= Your goal =
Return the records exactly as they stand, and keep the pictures out of the copy.
•••••
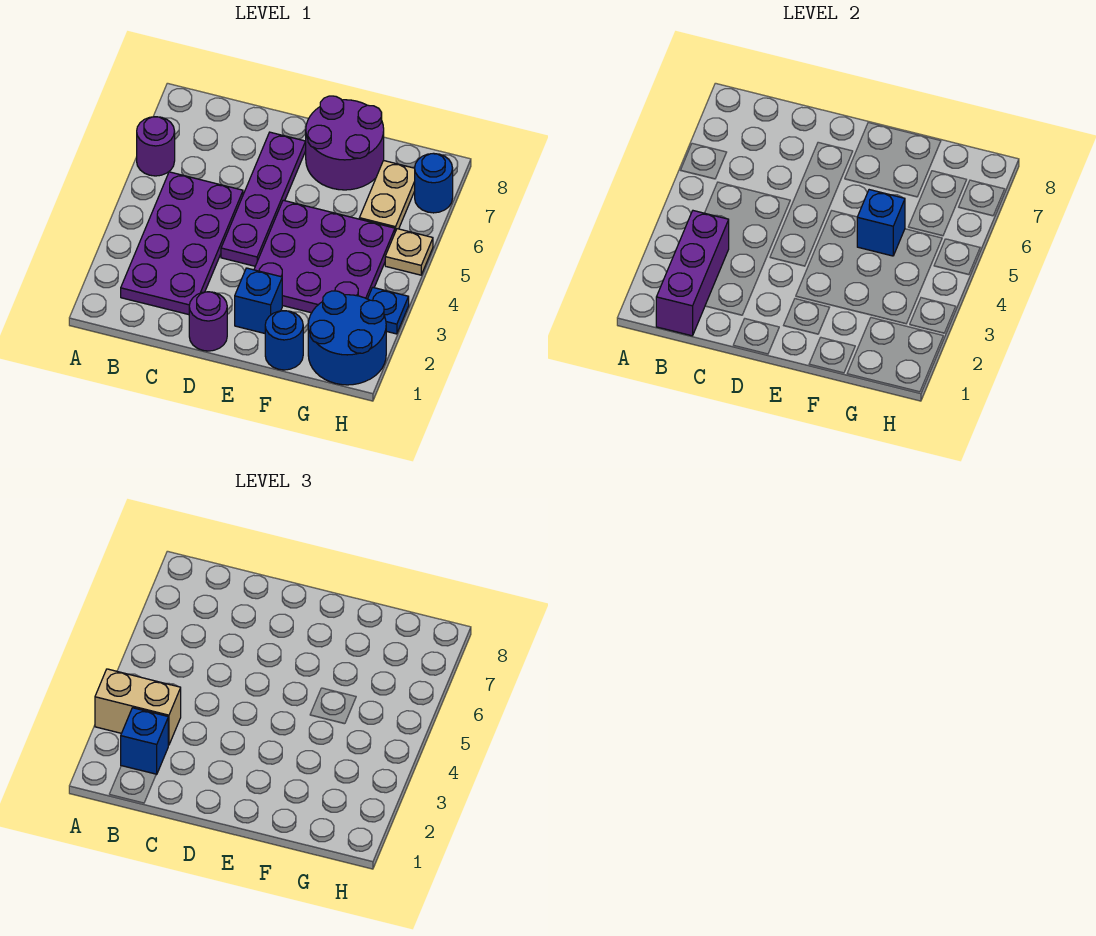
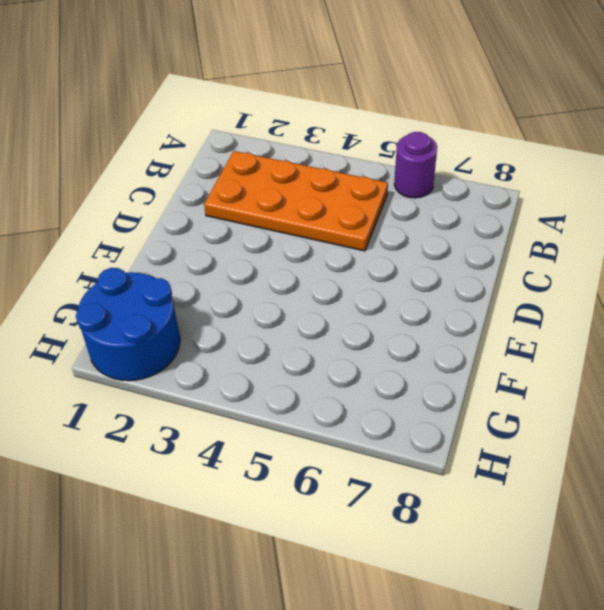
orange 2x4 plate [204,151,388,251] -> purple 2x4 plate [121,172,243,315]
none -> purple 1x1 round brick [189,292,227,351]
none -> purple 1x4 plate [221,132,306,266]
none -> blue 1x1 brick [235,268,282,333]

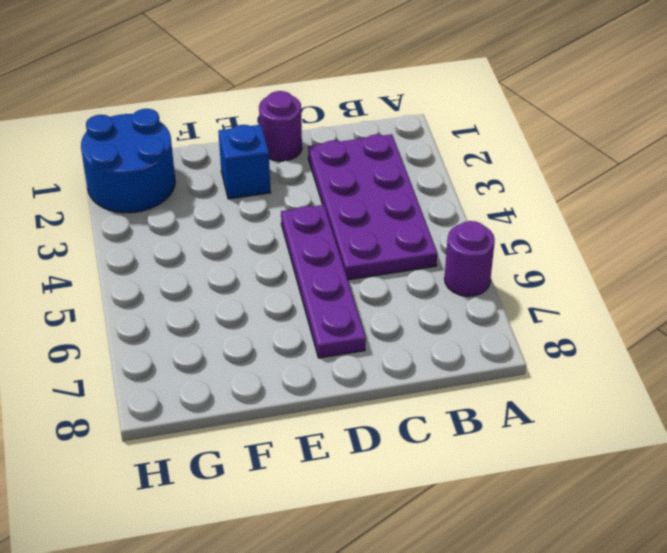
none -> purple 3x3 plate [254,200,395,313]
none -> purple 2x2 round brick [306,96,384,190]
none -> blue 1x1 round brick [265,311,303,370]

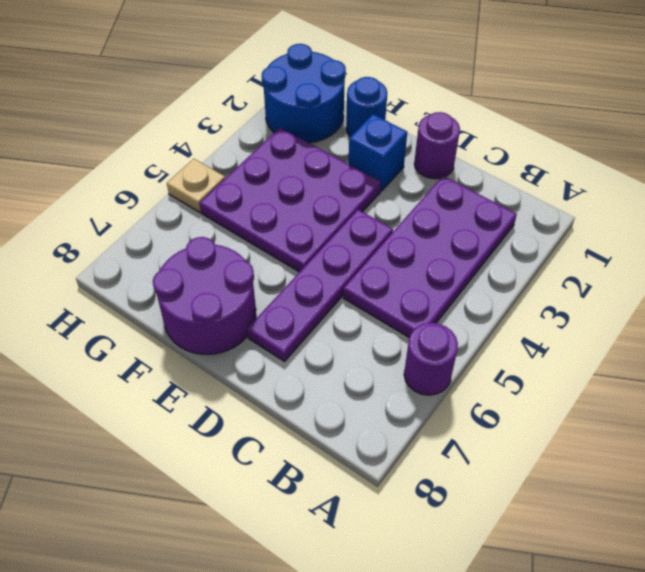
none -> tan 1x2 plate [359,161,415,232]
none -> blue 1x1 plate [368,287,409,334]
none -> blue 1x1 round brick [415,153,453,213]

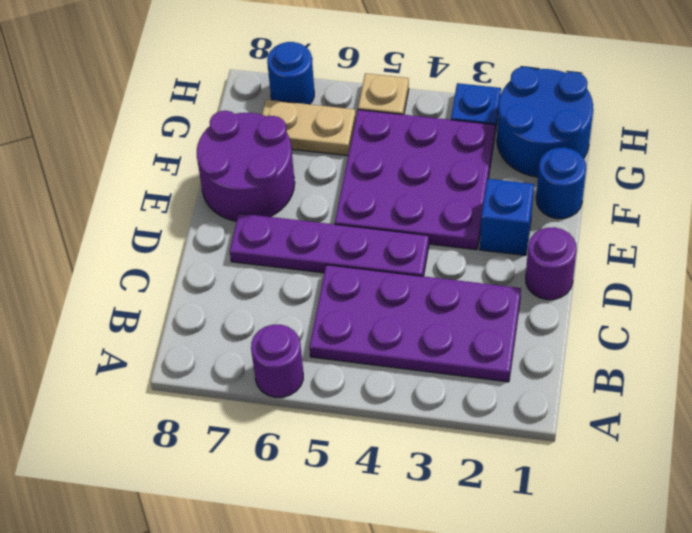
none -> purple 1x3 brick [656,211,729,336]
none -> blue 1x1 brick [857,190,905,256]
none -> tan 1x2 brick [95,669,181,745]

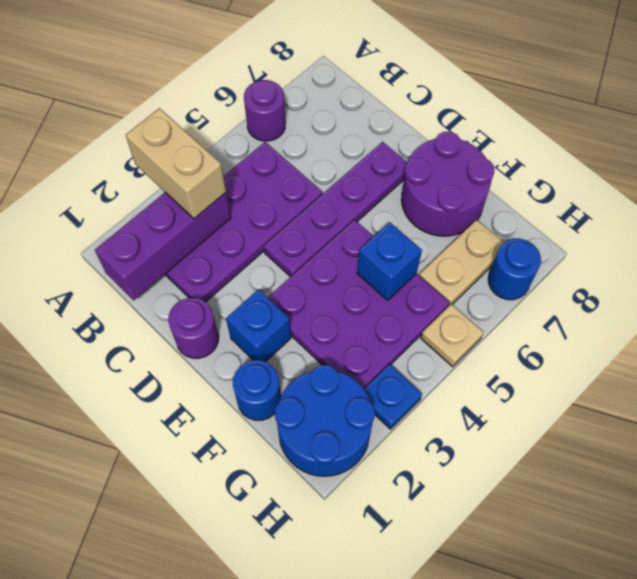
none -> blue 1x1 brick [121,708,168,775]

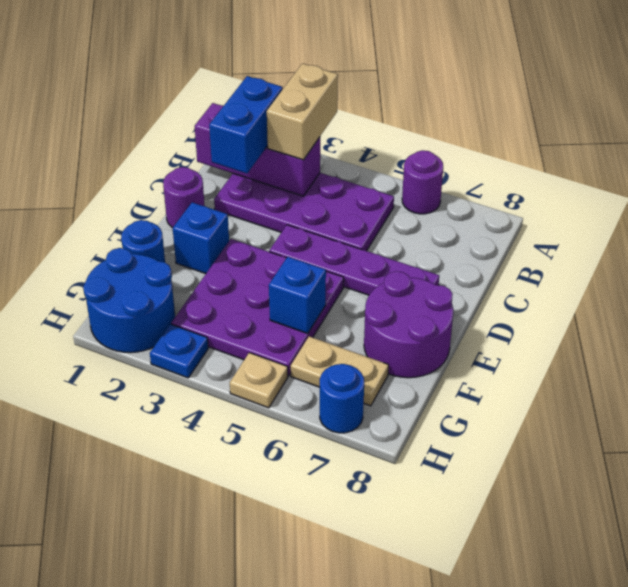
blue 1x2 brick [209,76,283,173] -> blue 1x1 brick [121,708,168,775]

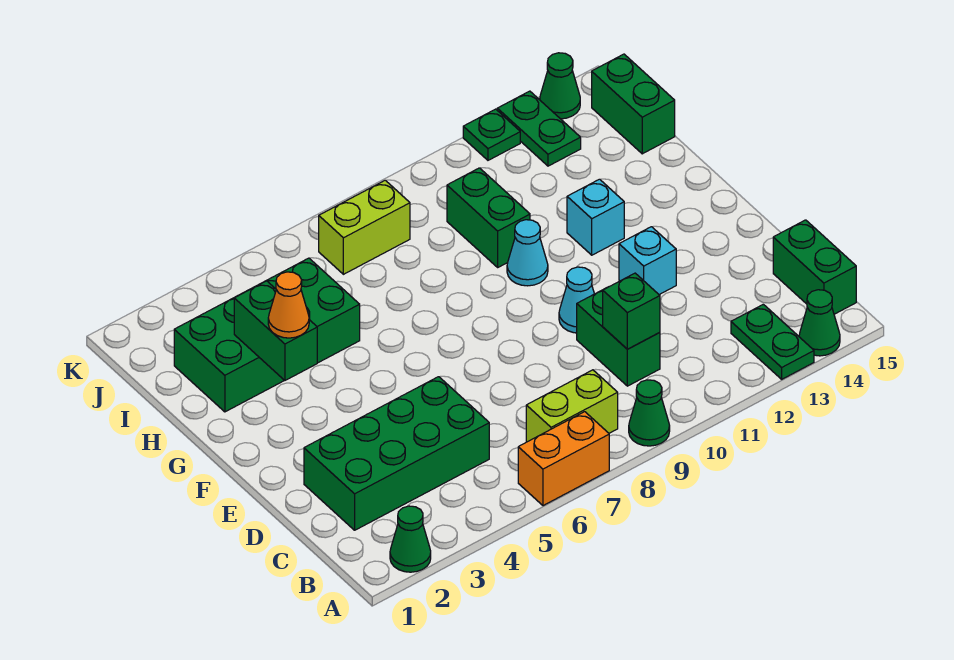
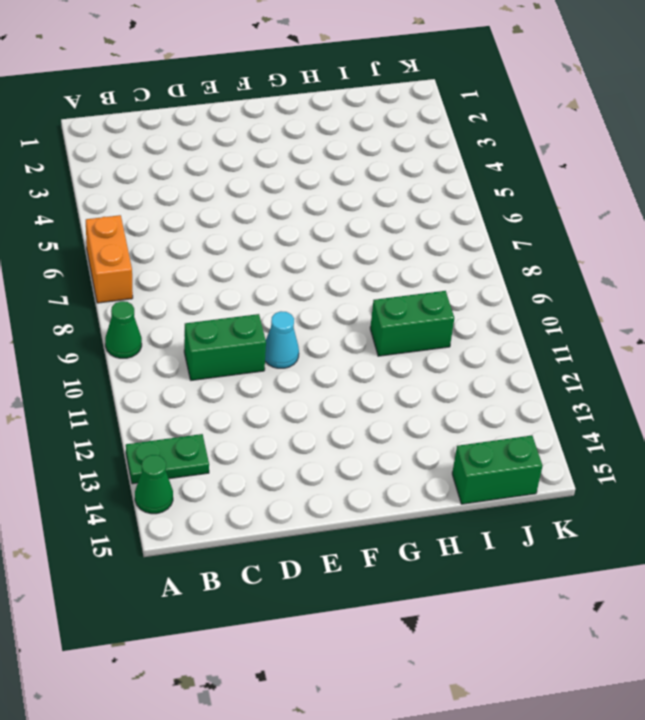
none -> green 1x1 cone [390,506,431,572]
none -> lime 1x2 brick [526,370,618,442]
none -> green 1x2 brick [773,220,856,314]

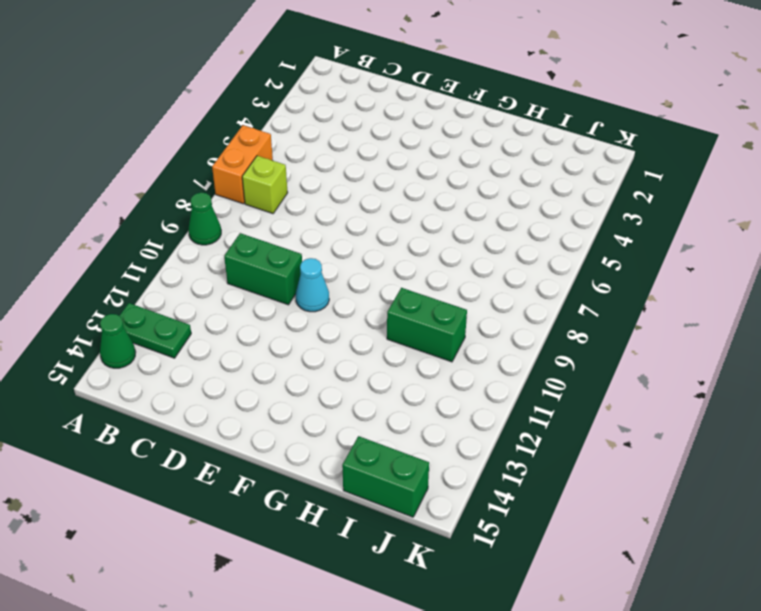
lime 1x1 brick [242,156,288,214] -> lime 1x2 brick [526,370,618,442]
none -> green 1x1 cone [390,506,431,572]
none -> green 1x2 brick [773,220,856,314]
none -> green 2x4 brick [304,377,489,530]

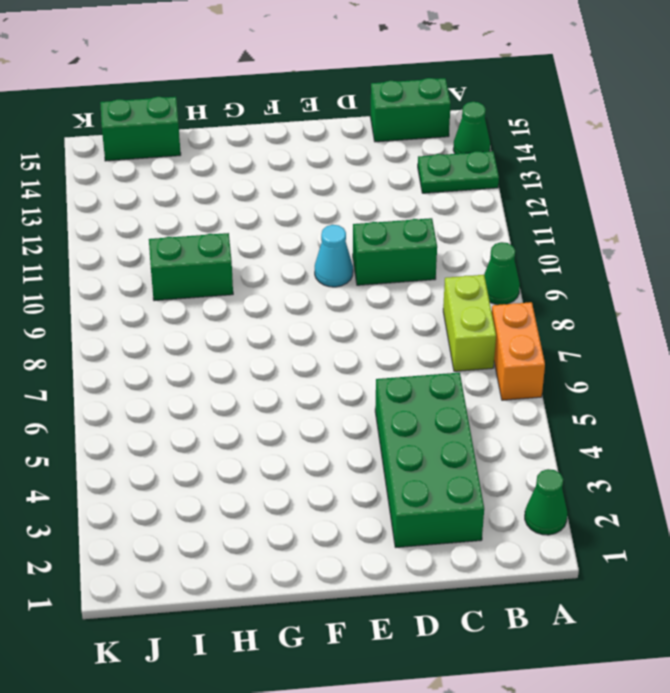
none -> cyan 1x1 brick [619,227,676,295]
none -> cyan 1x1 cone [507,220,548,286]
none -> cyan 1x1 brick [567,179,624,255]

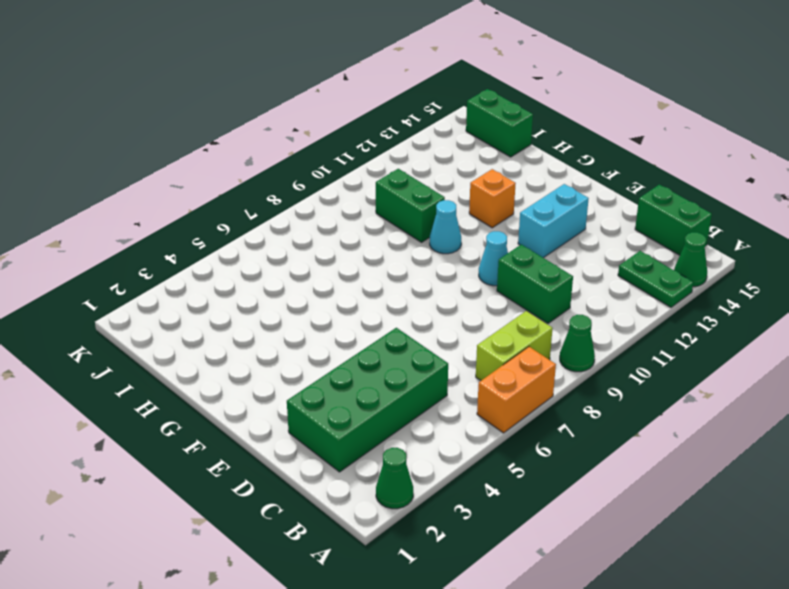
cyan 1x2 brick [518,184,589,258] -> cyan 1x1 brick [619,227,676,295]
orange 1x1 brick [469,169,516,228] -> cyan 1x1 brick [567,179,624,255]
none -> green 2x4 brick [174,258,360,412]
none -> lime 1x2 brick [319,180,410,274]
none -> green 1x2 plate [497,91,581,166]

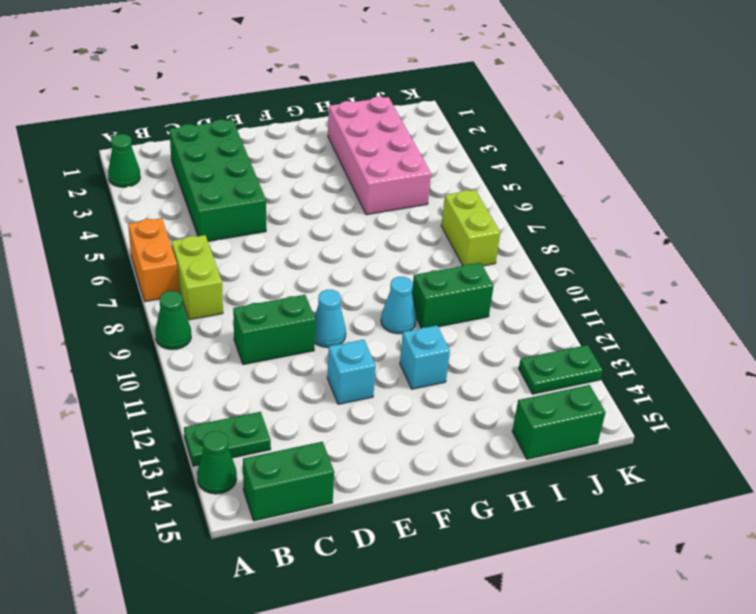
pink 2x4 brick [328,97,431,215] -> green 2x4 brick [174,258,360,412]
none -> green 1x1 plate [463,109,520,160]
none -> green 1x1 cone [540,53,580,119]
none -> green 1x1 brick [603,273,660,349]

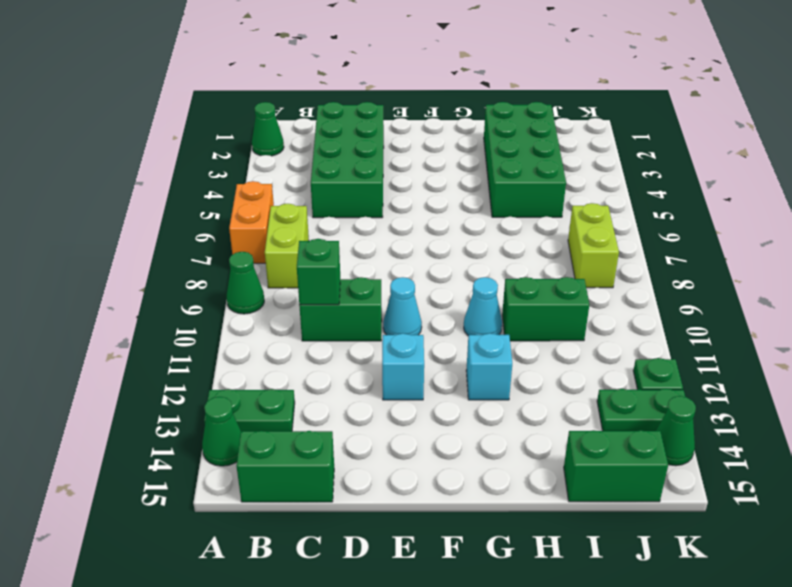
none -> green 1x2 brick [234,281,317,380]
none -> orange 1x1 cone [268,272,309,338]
•••••
= Output of the exercise =
orange 2x4 plate [204,151,388,251] -> purple 2x4 plate [121,172,243,315]
none -> purple 1x1 round brick [189,292,227,351]
none -> purple 1x4 plate [221,132,306,266]
none -> blue 1x1 brick [235,268,282,333]

none -> purple 3x3 plate [254,200,395,313]
none -> purple 2x2 round brick [306,96,384,190]
none -> blue 1x1 round brick [265,311,303,370]

none -> tan 1x2 plate [359,161,415,232]
none -> blue 1x1 plate [368,287,409,334]
none -> blue 1x1 round brick [415,153,453,213]

none -> purple 1x3 brick [656,211,729,336]
none -> blue 1x1 brick [857,190,905,256]
none -> tan 1x2 brick [95,669,181,745]

none -> blue 1x1 brick [121,708,168,775]

blue 1x2 brick [209,76,283,173] -> blue 1x1 brick [121,708,168,775]

none -> green 1x1 cone [390,506,431,572]
none -> lime 1x2 brick [526,370,618,442]
none -> green 1x2 brick [773,220,856,314]

lime 1x1 brick [242,156,288,214] -> lime 1x2 brick [526,370,618,442]
none -> green 1x1 cone [390,506,431,572]
none -> green 1x2 brick [773,220,856,314]
none -> green 2x4 brick [304,377,489,530]

none -> cyan 1x1 brick [619,227,676,295]
none -> cyan 1x1 cone [507,220,548,286]
none -> cyan 1x1 brick [567,179,624,255]

cyan 1x2 brick [518,184,589,258] -> cyan 1x1 brick [619,227,676,295]
orange 1x1 brick [469,169,516,228] -> cyan 1x1 brick [567,179,624,255]
none -> green 2x4 brick [174,258,360,412]
none -> lime 1x2 brick [319,180,410,274]
none -> green 1x2 plate [497,91,581,166]

pink 2x4 brick [328,97,431,215] -> green 2x4 brick [174,258,360,412]
none -> green 1x1 plate [463,109,520,160]
none -> green 1x1 cone [540,53,580,119]
none -> green 1x1 brick [603,273,660,349]

none -> green 1x2 brick [234,281,317,380]
none -> orange 1x1 cone [268,272,309,338]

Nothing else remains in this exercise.